Set task: Report each line in the material below that contains the string "kern", copying every such line in full.

|---|

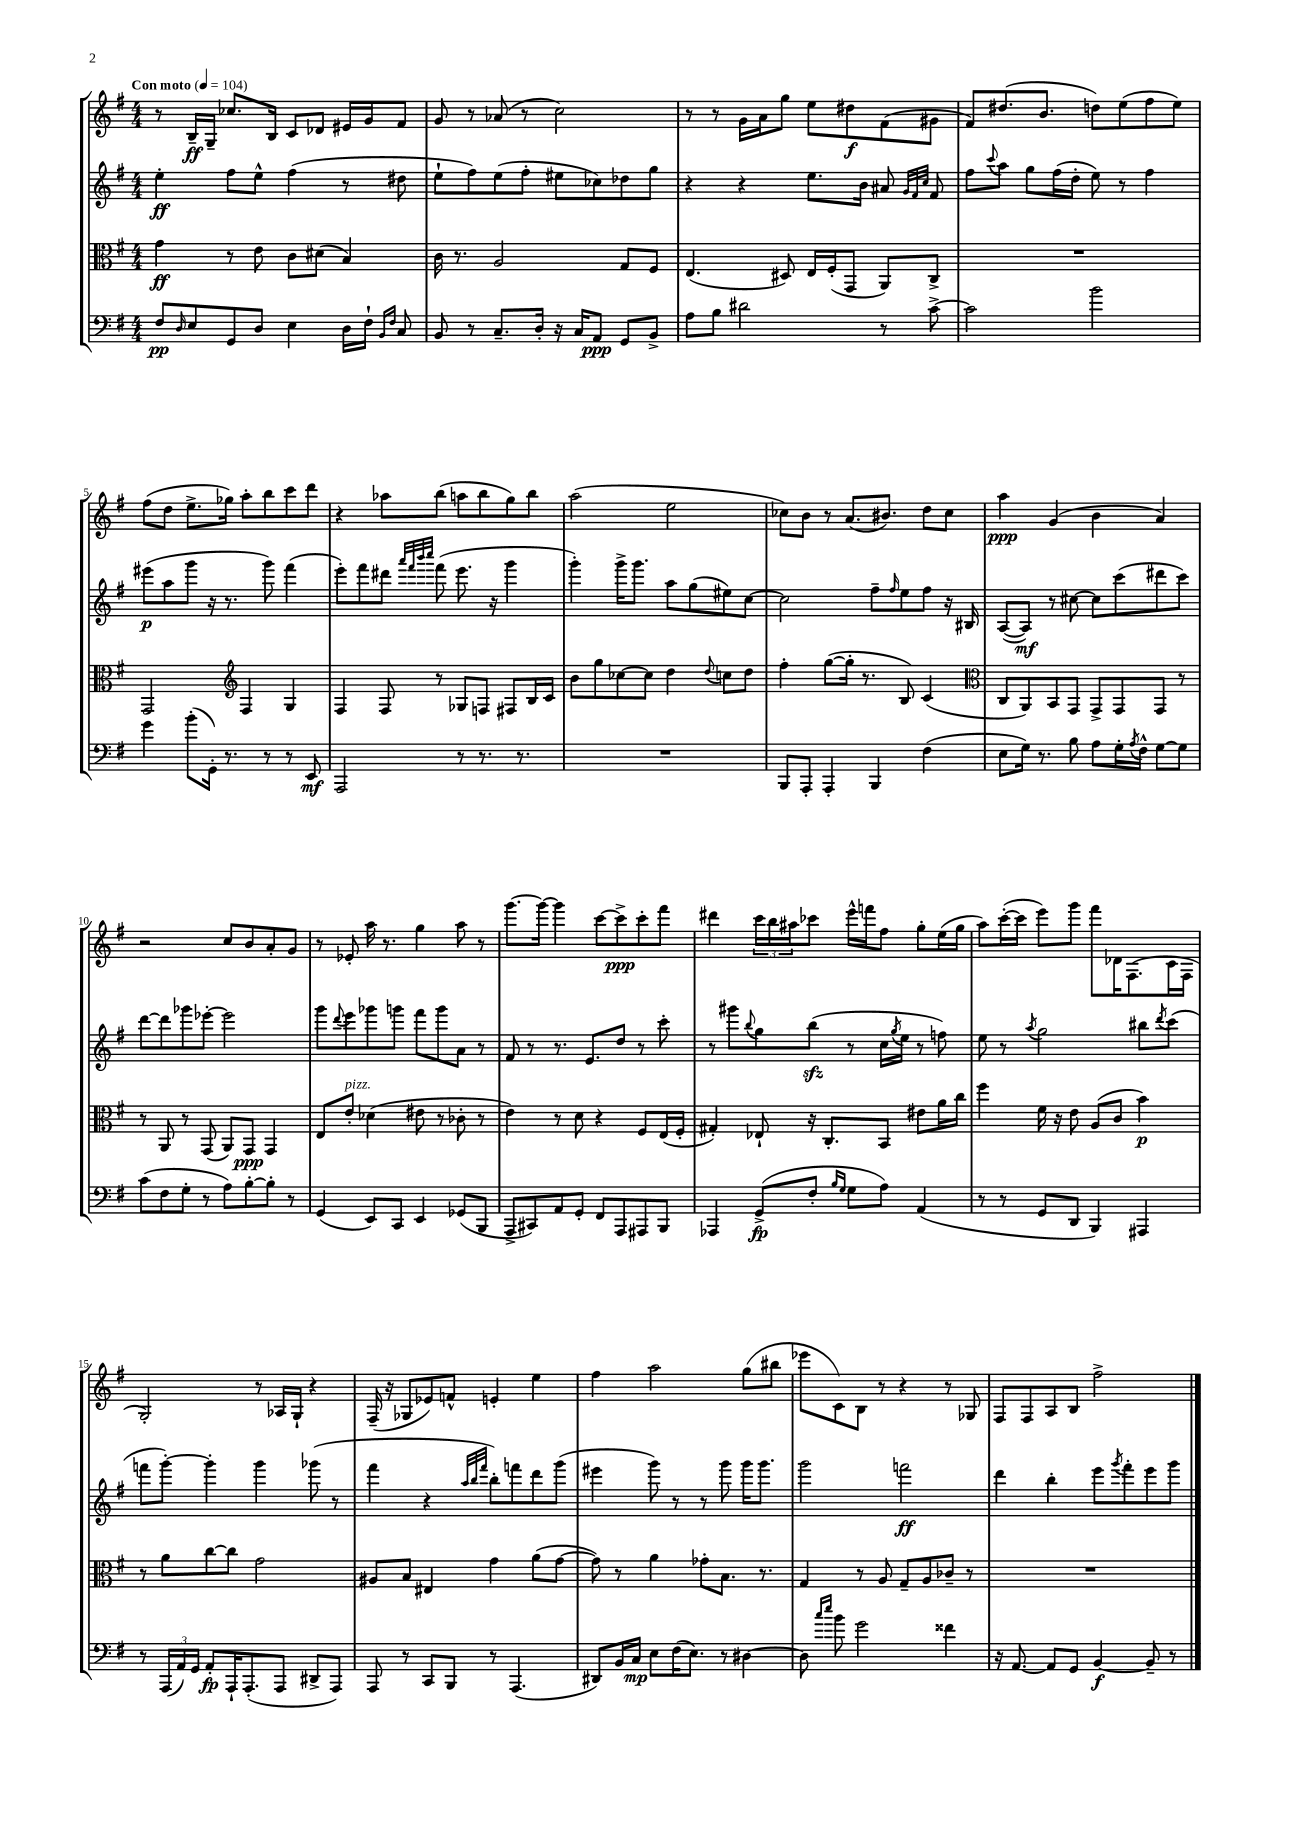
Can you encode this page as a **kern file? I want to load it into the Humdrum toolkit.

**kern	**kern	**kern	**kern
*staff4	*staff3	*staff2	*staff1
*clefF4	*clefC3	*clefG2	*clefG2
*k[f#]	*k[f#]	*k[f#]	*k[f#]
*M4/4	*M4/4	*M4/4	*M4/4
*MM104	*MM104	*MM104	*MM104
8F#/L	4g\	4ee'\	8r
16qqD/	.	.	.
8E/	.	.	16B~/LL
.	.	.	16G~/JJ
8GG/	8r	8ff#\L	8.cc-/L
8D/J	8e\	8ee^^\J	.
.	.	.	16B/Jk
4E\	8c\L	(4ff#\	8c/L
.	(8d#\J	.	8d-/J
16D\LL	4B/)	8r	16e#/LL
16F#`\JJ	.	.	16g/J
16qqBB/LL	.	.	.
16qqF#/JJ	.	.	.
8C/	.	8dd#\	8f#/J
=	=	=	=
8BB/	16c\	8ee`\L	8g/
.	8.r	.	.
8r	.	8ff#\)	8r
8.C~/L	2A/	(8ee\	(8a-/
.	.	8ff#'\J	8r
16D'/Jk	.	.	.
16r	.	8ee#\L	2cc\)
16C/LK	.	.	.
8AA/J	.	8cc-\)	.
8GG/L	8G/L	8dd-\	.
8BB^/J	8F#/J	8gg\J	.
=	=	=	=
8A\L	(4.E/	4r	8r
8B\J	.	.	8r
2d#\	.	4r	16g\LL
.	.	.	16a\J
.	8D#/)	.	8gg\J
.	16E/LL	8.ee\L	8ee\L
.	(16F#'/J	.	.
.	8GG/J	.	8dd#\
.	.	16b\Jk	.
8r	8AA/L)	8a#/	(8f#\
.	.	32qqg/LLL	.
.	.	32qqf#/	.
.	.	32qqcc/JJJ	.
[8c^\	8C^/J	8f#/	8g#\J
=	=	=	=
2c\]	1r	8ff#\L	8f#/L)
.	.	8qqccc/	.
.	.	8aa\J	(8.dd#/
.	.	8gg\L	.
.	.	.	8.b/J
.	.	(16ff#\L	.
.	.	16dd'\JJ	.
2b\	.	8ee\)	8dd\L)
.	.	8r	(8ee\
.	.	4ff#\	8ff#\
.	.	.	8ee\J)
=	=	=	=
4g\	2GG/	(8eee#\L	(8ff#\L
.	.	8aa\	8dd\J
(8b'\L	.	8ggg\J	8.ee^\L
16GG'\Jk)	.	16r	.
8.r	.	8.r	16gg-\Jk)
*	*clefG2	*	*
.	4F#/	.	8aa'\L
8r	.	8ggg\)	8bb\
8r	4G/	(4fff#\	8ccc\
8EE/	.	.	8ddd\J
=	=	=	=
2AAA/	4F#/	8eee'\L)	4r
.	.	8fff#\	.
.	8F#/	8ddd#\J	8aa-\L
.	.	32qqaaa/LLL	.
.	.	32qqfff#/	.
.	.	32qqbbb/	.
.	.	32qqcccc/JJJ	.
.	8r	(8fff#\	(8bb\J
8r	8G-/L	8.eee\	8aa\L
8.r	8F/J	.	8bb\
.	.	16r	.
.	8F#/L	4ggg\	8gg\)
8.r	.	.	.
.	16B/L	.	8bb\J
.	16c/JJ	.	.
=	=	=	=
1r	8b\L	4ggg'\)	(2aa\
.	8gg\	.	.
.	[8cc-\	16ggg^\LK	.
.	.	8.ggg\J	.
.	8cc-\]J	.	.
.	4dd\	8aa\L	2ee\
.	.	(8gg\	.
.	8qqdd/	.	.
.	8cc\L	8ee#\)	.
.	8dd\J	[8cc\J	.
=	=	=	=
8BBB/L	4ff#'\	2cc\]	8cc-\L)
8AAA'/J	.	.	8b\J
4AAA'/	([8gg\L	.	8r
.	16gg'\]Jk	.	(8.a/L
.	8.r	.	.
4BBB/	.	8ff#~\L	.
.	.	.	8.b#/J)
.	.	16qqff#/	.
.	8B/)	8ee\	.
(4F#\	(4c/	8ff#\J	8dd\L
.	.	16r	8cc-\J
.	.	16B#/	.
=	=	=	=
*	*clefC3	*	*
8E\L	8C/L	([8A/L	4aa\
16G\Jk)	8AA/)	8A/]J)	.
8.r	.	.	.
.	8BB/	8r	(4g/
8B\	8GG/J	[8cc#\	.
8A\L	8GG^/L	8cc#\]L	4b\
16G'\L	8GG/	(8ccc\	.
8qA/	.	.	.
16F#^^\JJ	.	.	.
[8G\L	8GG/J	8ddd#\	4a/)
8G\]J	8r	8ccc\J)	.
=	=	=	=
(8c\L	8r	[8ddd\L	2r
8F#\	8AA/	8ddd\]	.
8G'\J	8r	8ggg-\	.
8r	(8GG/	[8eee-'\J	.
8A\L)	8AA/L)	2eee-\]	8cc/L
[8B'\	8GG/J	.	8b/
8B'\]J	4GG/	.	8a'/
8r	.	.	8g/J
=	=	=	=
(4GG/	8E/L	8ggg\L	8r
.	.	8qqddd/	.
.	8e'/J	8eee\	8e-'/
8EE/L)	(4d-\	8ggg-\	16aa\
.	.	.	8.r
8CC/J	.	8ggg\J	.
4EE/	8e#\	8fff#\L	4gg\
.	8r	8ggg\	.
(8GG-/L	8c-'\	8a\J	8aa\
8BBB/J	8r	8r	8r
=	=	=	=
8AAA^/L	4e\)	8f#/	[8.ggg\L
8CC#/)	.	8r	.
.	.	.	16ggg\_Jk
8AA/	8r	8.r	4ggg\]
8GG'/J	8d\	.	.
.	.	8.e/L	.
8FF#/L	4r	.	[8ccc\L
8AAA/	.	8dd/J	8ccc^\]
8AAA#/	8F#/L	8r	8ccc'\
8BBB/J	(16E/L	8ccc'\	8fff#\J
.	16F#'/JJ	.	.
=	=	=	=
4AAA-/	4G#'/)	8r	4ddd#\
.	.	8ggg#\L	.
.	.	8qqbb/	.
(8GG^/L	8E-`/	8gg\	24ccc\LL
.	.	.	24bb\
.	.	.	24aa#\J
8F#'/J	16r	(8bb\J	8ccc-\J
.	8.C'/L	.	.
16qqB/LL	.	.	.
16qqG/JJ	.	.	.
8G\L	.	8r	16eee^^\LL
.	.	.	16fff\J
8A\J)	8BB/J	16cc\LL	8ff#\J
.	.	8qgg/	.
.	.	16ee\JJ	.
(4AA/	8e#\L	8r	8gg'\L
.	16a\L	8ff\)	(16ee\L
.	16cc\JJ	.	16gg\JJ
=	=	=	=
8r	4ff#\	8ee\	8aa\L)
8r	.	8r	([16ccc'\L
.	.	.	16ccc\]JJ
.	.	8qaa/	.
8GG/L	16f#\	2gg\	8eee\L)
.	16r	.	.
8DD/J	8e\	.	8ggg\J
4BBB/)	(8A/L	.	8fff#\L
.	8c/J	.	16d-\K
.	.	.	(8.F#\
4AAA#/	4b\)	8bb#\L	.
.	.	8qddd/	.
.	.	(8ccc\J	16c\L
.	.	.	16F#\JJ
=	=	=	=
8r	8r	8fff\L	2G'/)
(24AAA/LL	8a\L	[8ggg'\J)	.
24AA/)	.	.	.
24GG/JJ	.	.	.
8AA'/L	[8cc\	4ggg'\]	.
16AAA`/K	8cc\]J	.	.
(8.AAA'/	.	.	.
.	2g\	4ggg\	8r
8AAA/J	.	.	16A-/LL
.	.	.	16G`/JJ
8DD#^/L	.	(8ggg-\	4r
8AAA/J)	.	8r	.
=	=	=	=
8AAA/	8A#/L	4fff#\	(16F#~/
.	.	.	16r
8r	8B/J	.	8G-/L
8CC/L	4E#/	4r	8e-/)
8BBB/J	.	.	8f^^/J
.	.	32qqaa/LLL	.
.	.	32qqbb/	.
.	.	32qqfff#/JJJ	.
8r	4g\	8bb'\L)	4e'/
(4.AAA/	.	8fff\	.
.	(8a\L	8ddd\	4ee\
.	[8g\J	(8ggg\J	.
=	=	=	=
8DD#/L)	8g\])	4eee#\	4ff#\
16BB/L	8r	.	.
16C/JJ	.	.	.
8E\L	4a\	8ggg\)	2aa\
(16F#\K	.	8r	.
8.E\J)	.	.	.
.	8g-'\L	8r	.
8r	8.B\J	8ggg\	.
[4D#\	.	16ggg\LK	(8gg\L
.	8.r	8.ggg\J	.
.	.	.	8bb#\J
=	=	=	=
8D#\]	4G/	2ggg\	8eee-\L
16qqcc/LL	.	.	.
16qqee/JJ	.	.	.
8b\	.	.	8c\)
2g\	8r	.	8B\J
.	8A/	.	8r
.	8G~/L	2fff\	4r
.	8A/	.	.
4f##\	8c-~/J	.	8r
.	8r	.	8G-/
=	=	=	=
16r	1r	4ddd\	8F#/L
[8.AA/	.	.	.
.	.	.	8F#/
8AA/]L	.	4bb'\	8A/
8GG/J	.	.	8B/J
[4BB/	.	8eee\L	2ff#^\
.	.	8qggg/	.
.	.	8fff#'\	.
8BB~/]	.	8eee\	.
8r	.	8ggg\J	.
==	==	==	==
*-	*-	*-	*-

|---|

Completed task:
Can you encode this page as a **kern file? I want to load it into the Humdrum toolkit.
**kern	**kern	**kern	**kern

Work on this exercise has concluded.